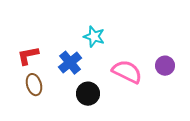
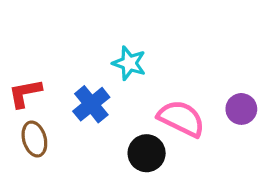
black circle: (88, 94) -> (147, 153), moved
==
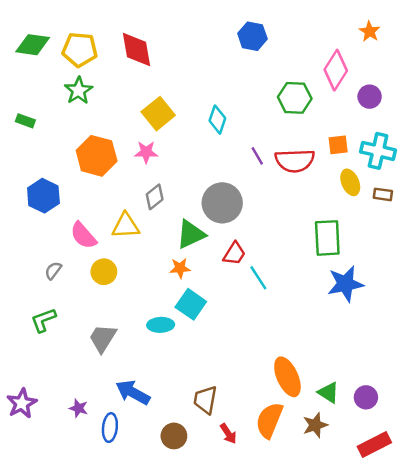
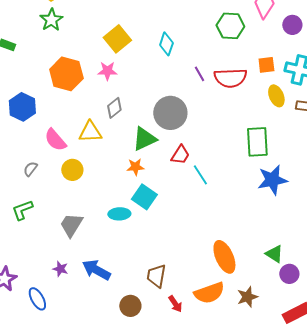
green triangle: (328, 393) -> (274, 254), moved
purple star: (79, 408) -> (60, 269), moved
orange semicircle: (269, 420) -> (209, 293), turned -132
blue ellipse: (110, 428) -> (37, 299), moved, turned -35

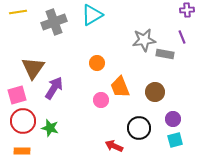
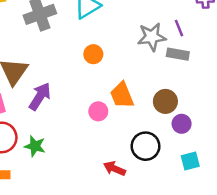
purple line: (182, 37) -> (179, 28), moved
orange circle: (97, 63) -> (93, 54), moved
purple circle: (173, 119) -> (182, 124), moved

__WHAT TO DO__. Copy each line of the entries that includes the word "turned".

__PROBLEM SOLUTION__.
orange semicircle: (269, 420) -> (209, 293), turned -132
blue ellipse: (110, 428) -> (37, 299), moved, turned -35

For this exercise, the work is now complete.